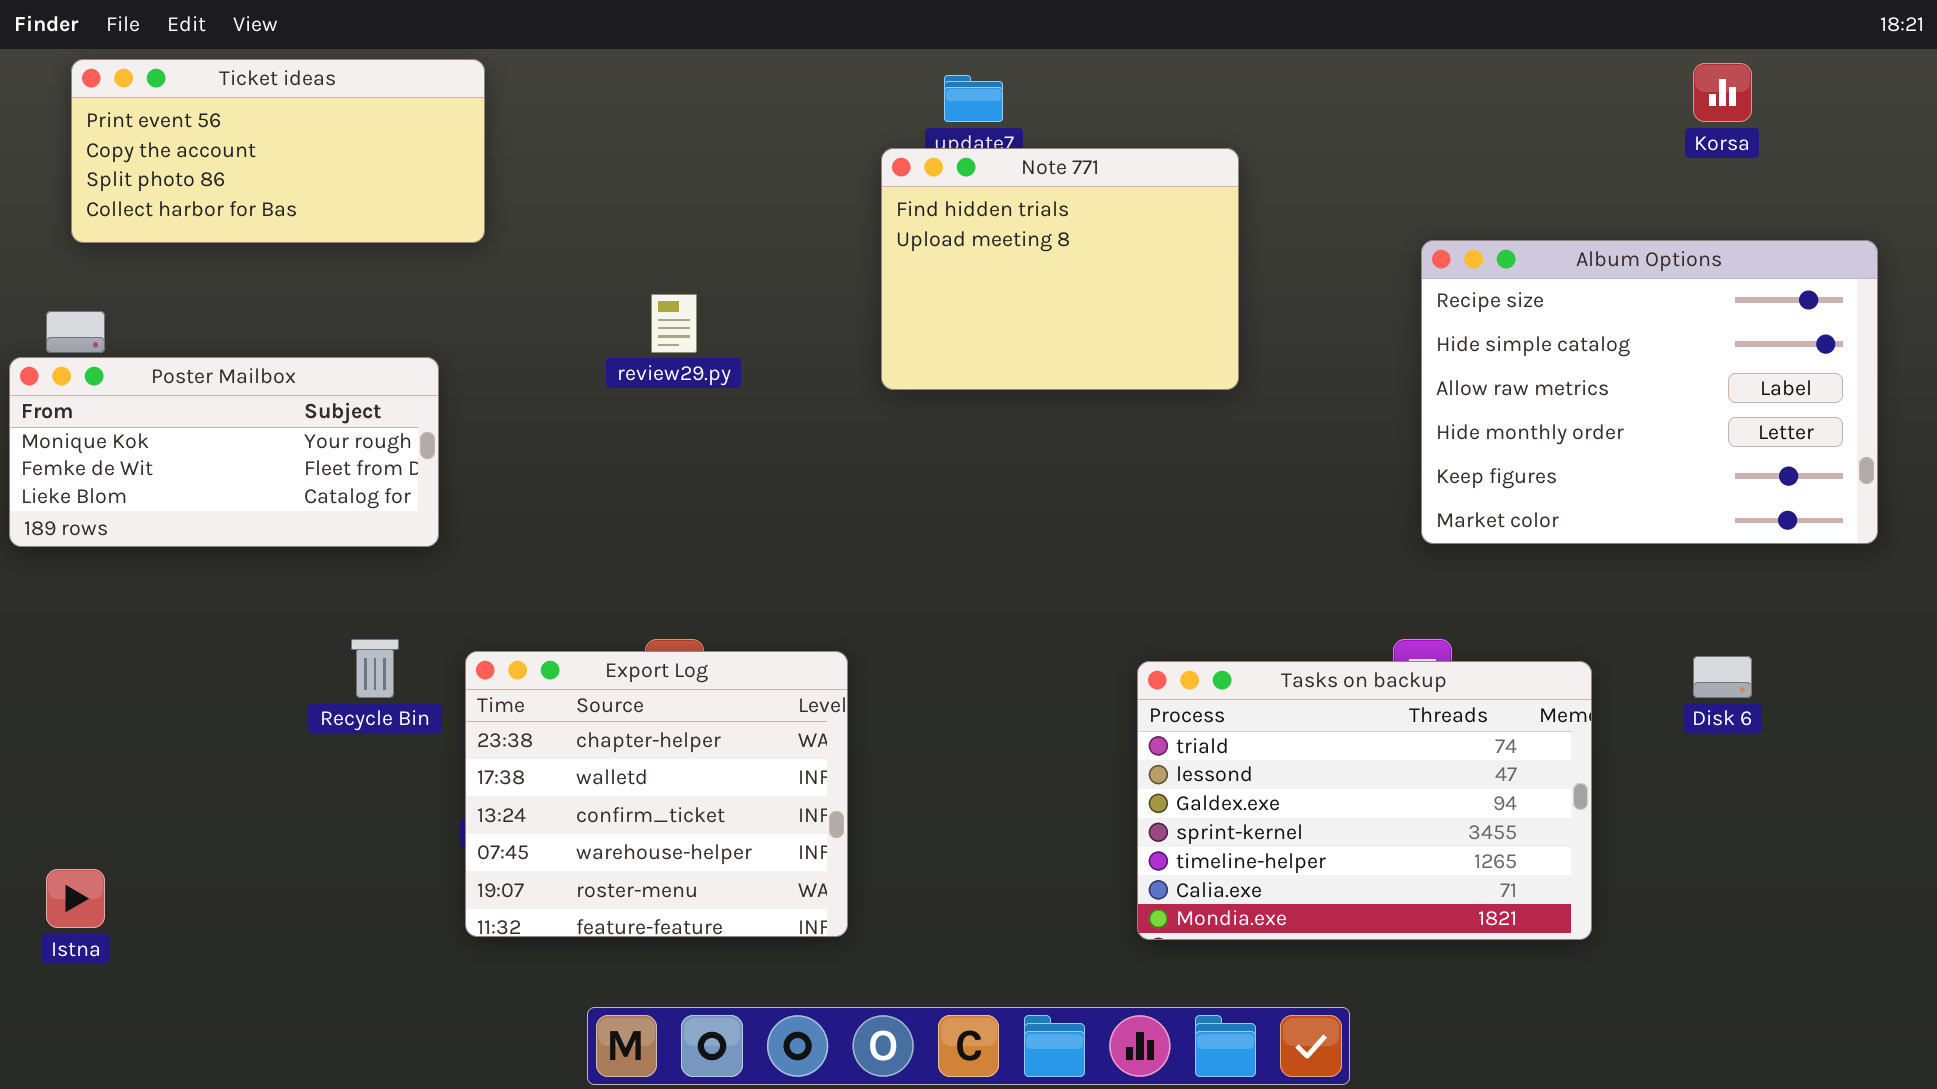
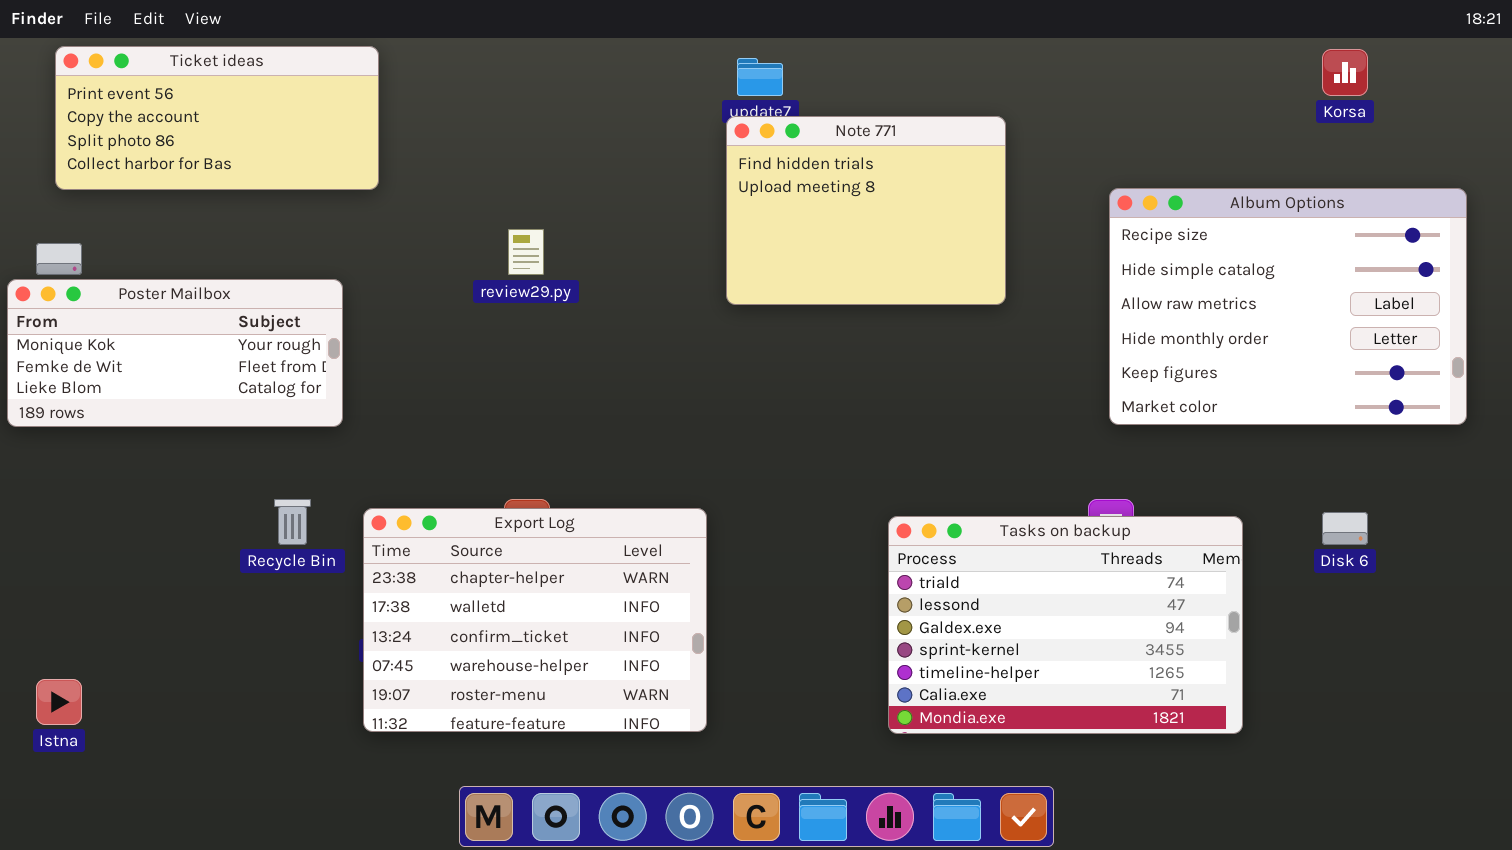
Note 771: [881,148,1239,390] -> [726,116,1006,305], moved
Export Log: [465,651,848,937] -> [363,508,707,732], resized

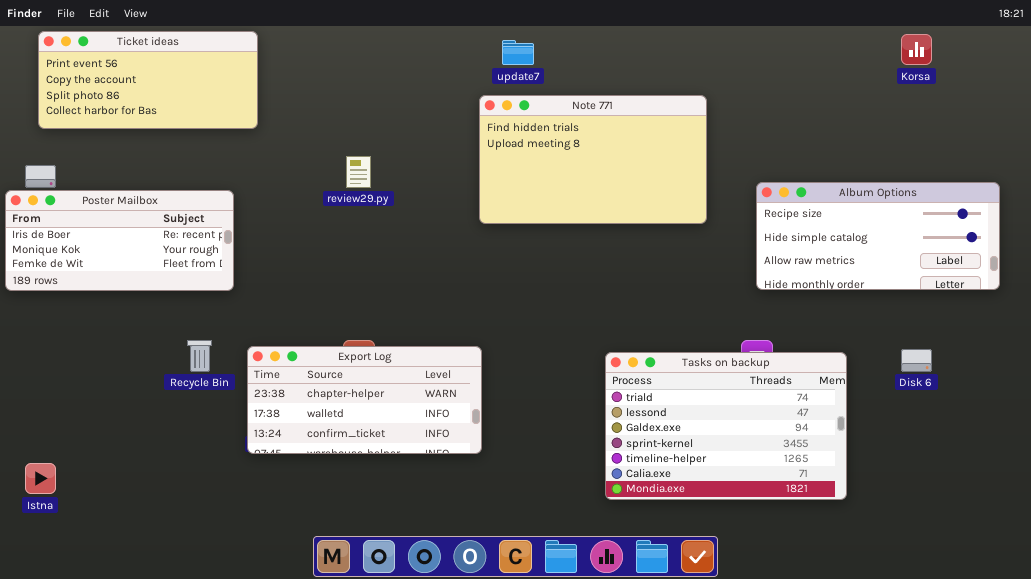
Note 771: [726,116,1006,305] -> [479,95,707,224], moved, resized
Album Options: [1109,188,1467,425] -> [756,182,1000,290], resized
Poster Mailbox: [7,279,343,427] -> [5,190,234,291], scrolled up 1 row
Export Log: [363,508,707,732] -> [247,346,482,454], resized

-*-

# TASK PROMPT:
Look through the data and show every line containing "Export".

# TASK ANSWER:
Export Log: [465,651,848,937] -> [363,508,707,732], resized
Export Log: [363,508,707,732] -> [247,346,482,454], resized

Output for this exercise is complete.